Stored data –
+ + + + + + +

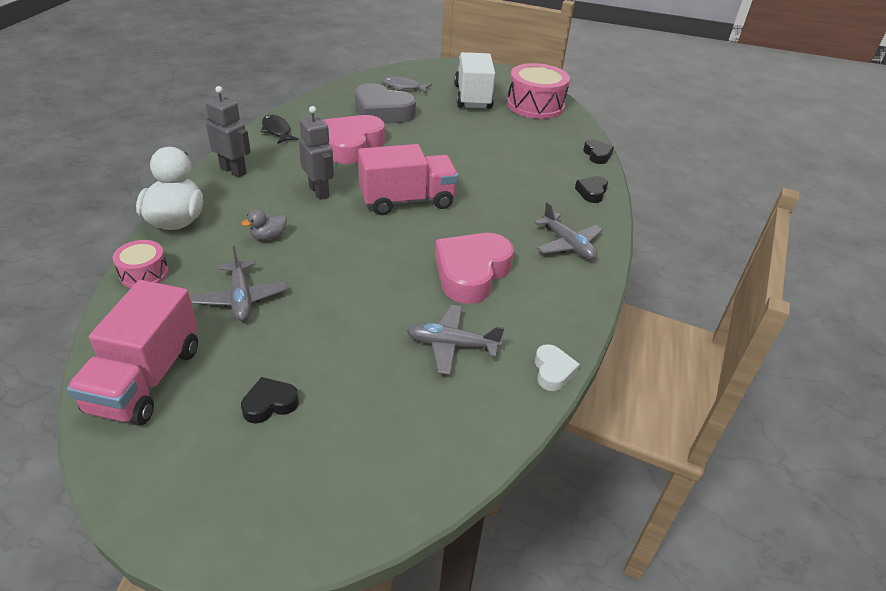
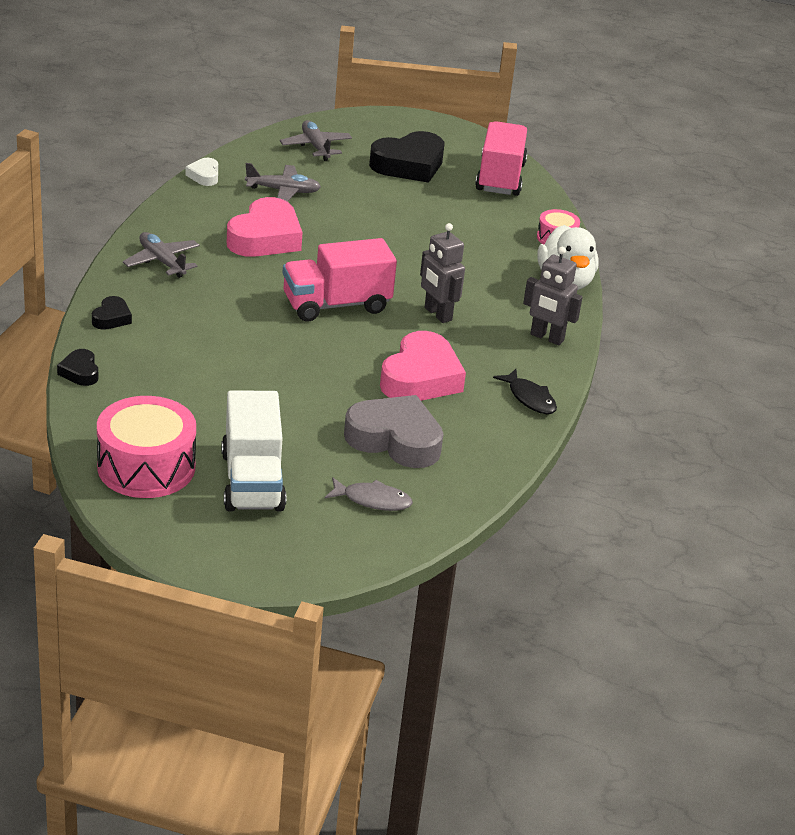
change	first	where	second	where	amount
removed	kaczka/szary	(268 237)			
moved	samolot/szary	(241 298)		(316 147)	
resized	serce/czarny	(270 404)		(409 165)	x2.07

+ + + + + + +

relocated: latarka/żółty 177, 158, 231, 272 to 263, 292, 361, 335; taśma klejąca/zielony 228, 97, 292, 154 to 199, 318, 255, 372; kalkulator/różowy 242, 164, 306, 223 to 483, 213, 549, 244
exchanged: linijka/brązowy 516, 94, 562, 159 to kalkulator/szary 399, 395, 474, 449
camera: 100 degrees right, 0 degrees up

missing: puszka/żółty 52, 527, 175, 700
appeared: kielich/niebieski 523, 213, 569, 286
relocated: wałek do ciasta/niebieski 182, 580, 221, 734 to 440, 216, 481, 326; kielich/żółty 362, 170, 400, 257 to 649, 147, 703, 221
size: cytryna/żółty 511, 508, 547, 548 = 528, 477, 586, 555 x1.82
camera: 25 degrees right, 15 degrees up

+ + + + + + +

Your goal –
Lines with the word "kalkulator" in them: report all of these from the listing above.

Task answer –
relocated: latarka/żółty 177, 158, 231, 272 to 263, 292, 361, 335; taśma klejąca/zielony 228, 97, 292, 154 to 199, 318, 255, 372; kalkulator/różowy 242, 164, 306, 223 to 483, 213, 549, 244
exchanged: linijka/brązowy 516, 94, 562, 159 to kalkulator/szary 399, 395, 474, 449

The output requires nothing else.